WHAT TO WORK ON
Return copies of the lines below that mention "mouse".

GIVEN INFORMATION
==============================
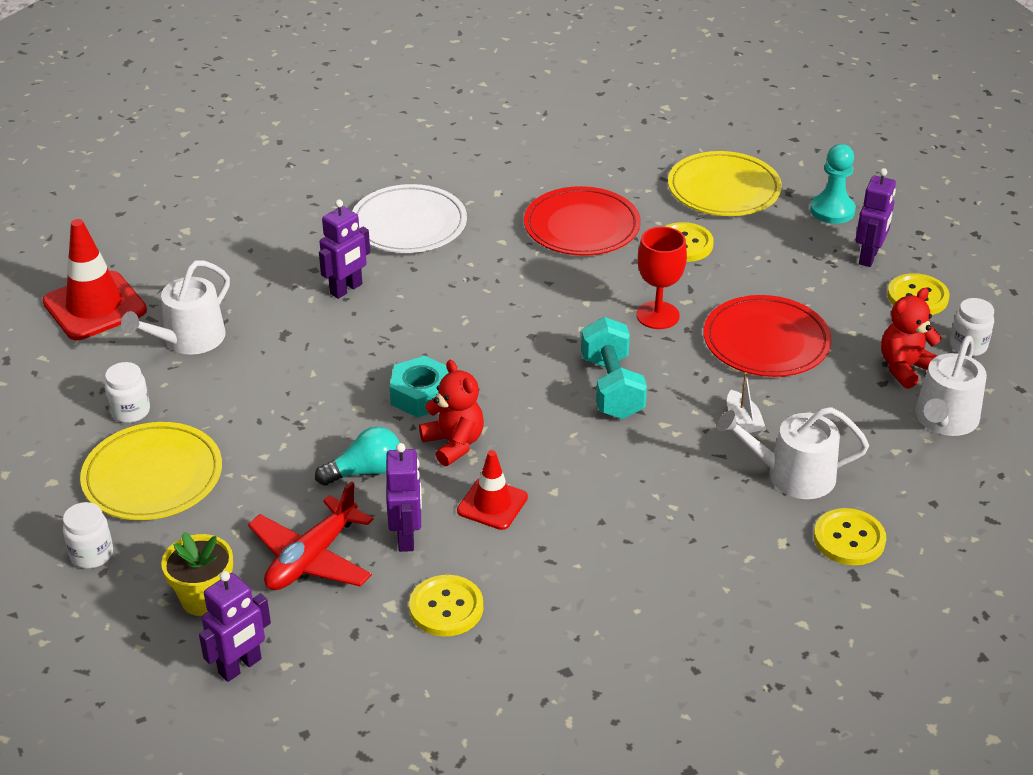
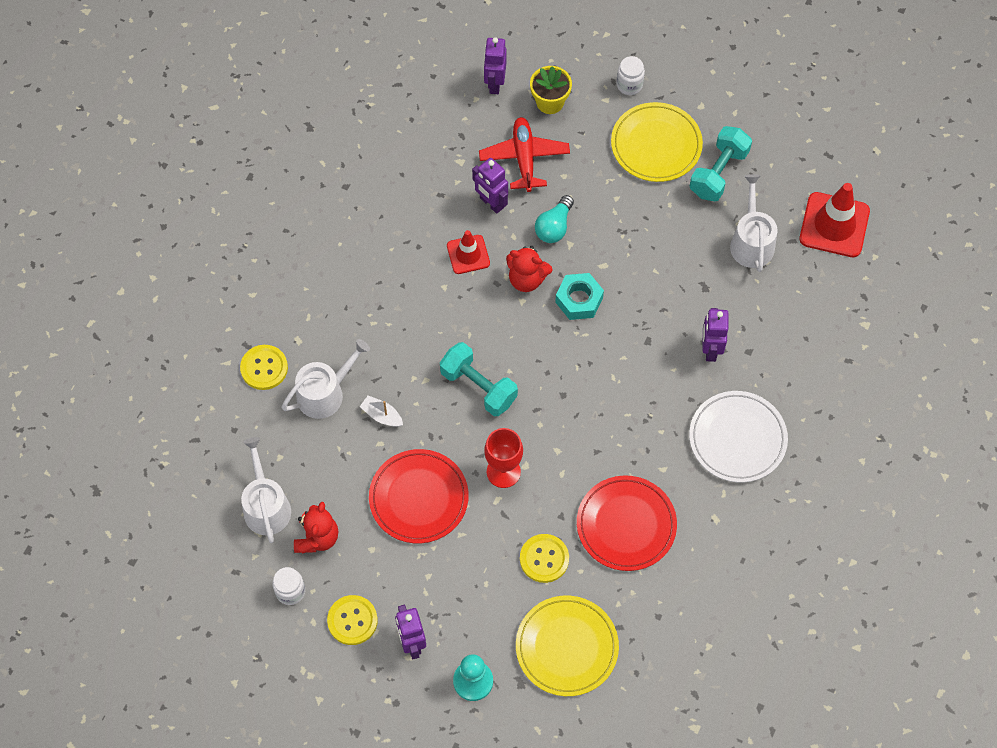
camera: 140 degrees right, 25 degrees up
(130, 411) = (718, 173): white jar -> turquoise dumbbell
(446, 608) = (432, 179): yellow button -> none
==============================
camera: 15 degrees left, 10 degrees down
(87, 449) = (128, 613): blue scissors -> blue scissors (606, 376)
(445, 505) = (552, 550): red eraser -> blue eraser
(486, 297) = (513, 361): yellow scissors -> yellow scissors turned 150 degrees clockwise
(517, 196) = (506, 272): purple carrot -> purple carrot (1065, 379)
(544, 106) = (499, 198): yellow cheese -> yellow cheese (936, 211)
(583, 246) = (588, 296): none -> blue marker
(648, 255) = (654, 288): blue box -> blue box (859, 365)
==============================
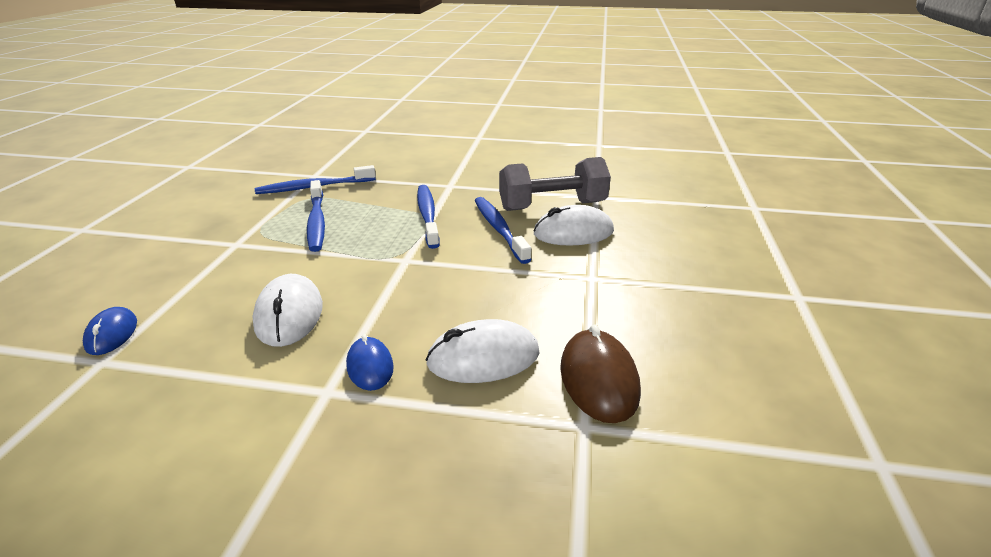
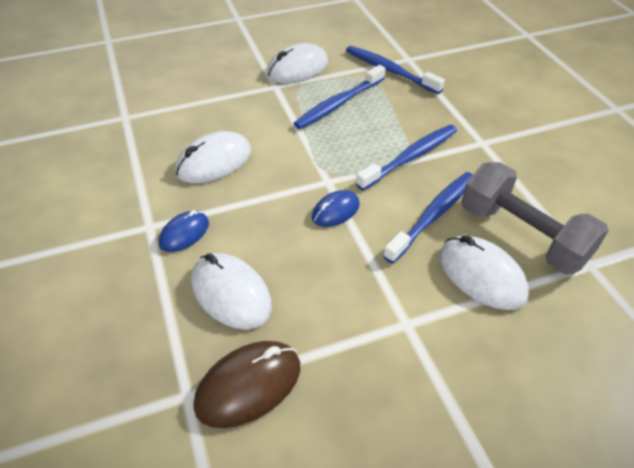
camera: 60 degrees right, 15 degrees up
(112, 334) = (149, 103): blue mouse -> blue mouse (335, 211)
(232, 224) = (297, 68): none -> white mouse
==============================
RESPONSE AREA
(112, 334) = (149, 103): blue mouse -> blue mouse (335, 211)
(232, 224) = (297, 68): none -> white mouse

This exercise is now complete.